Your instructions ▸ Could you reproduce all the entries under this sentence exactly, leaving the images aside?

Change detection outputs
======

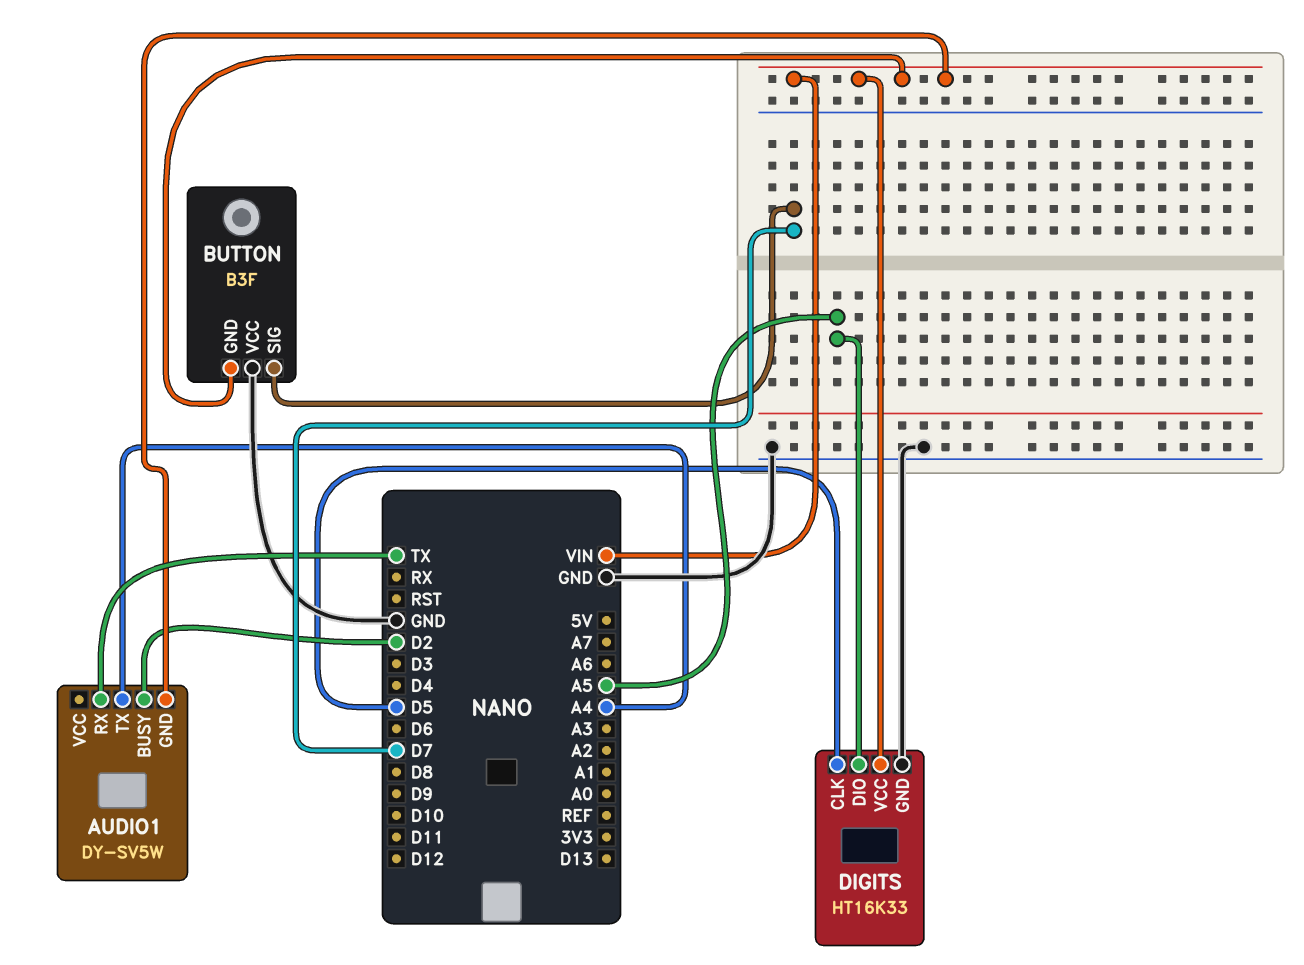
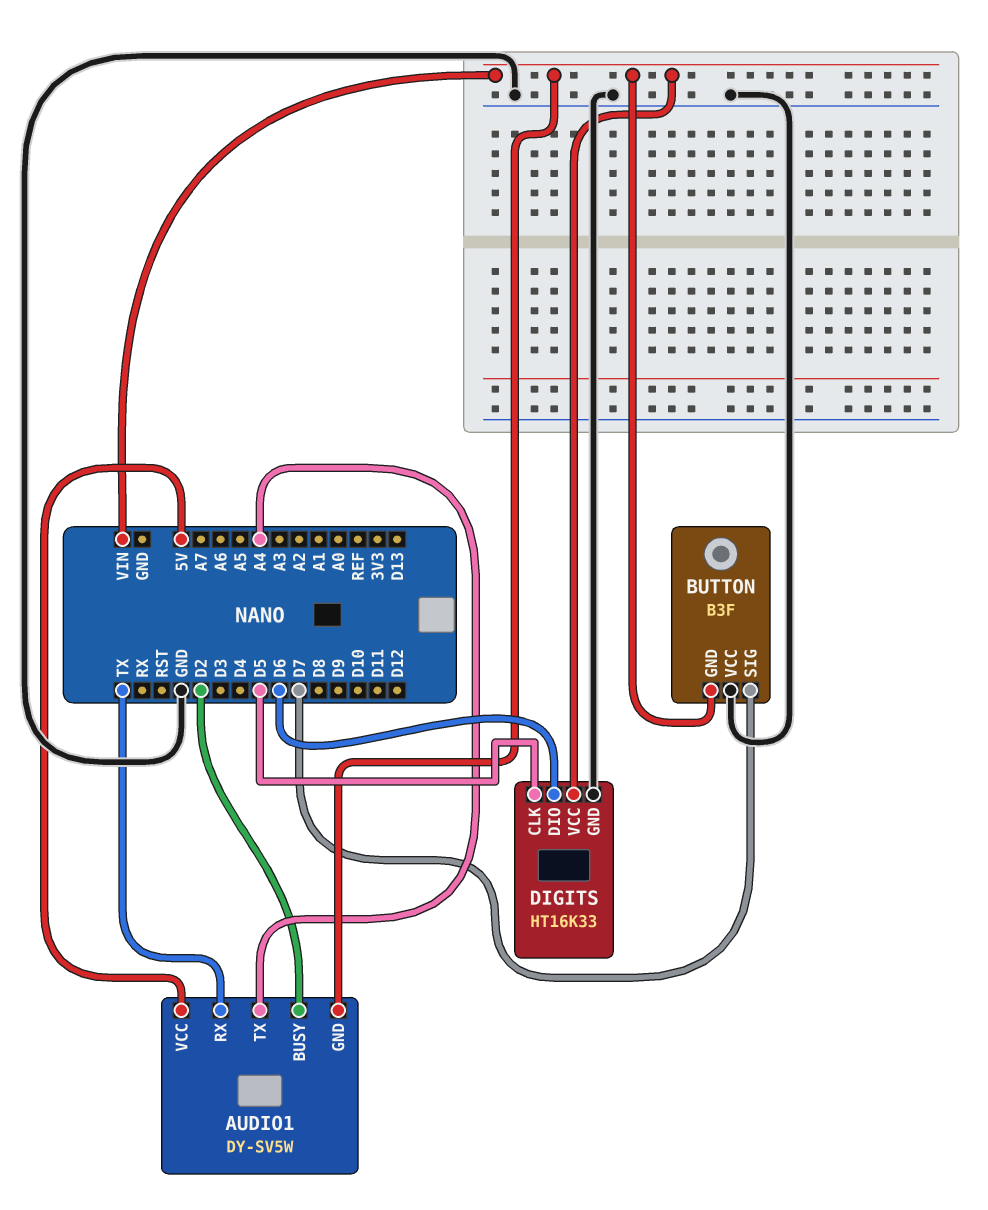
AUDIO1 pin VCC: none -> 5V
DIGITS pin DIO: A5 -> D6

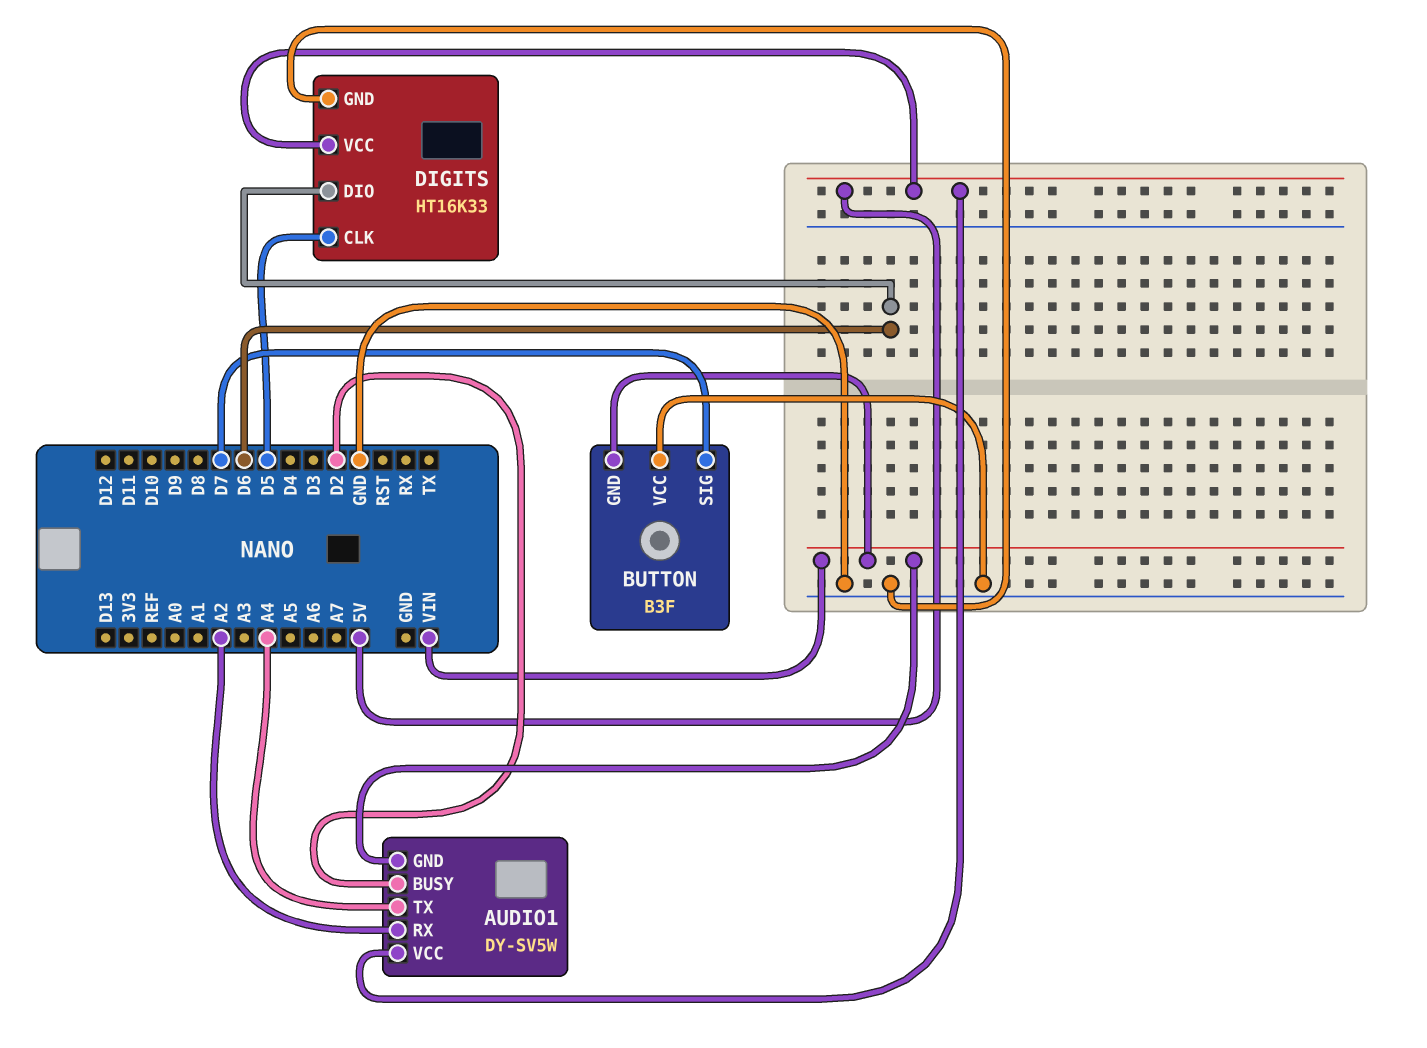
AUDIO1 pin RX: TX -> A2
DIGITS pin VCC: VIN -> 5V

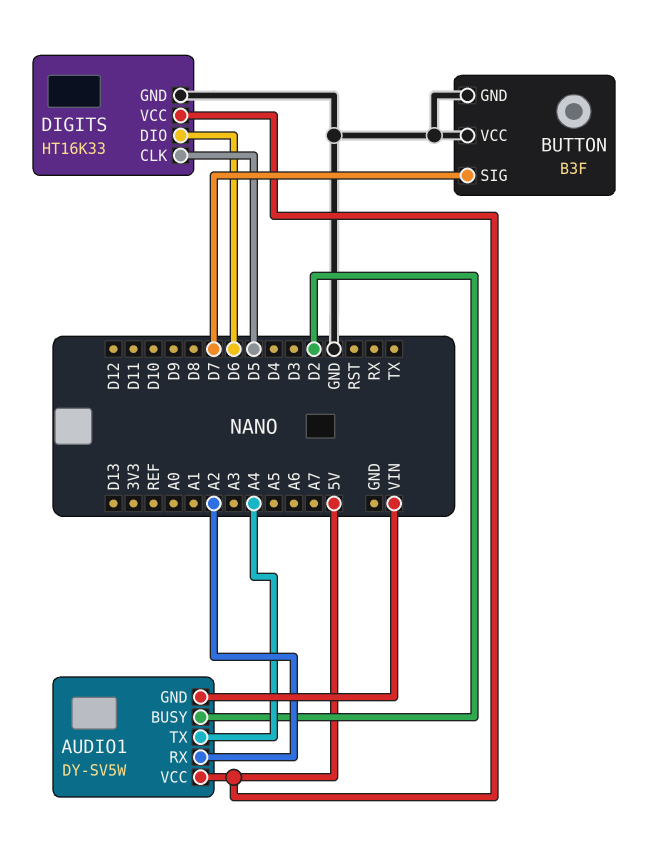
BUTTON pin GND: VIN -> GND

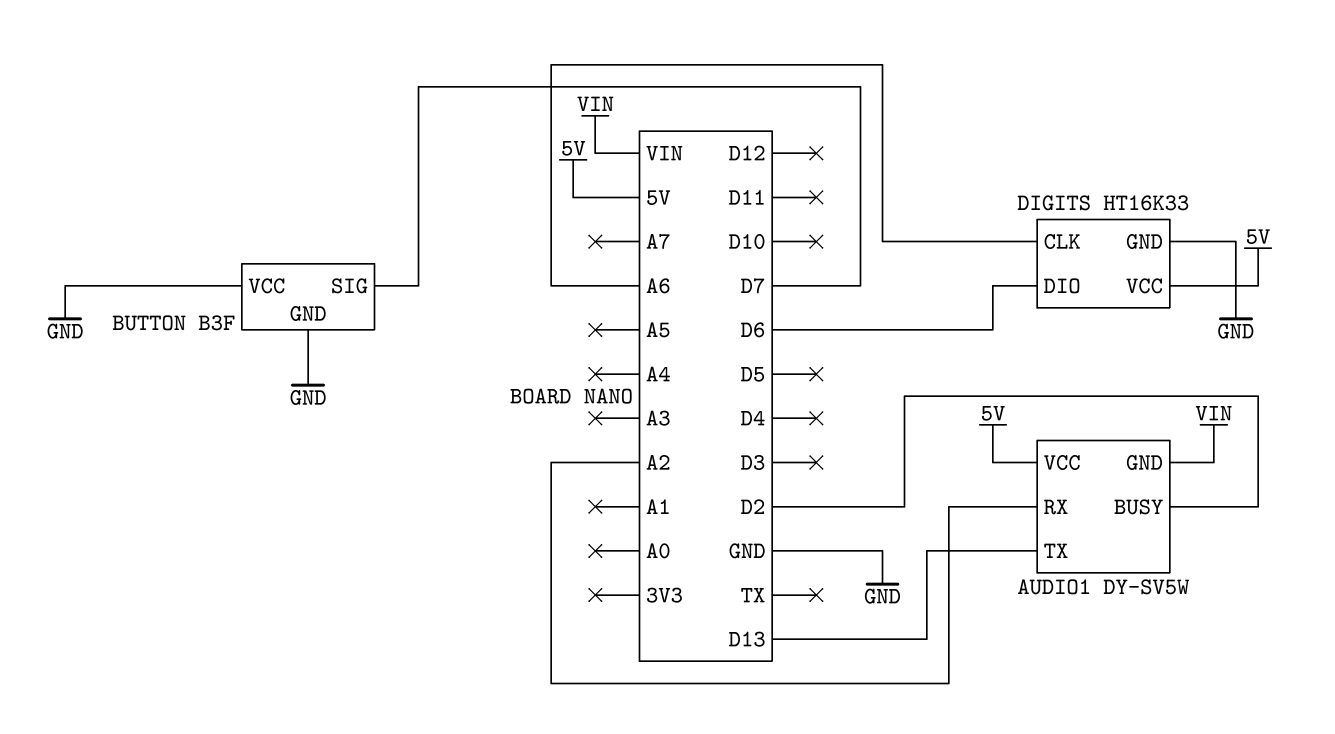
AUDIO1 pin TX: A4 -> D13
DIGITS pin CLK: D5 -> A6

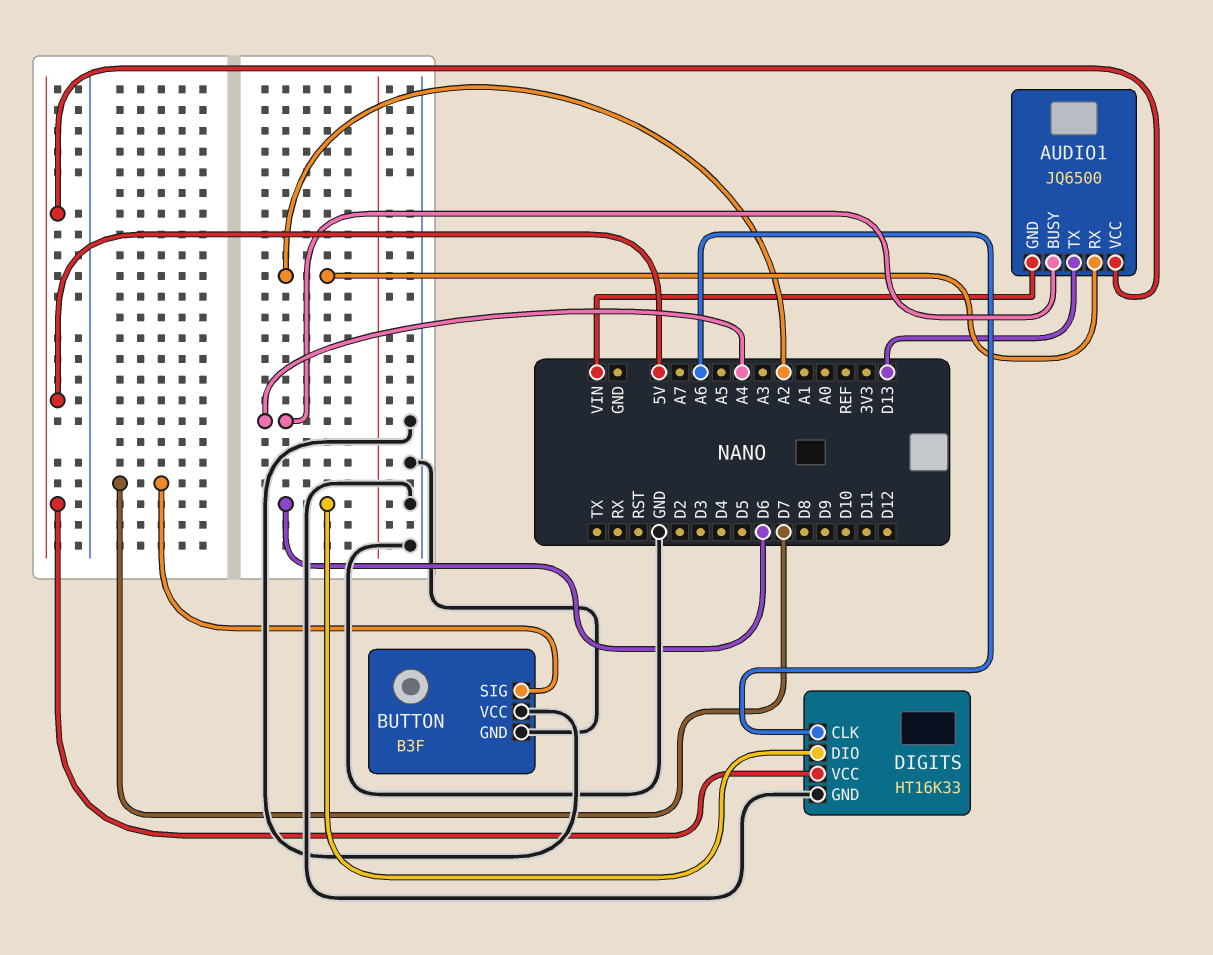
AUDIO1: DY-SV5W -> JQ6500
AUDIO1 pin BUSY: D2 -> A4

======

Output ▸
AUDIO1 pin VCC: none -> 5V
DIGITS pin DIO: A5 -> D6

AUDIO1 pin RX: TX -> A2
DIGITS pin VCC: VIN -> 5V

BUTTON pin GND: VIN -> GND

AUDIO1 pin TX: A4 -> D13
DIGITS pin CLK: D5 -> A6

AUDIO1: DY-SV5W -> JQ6500
AUDIO1 pin BUSY: D2 -> A4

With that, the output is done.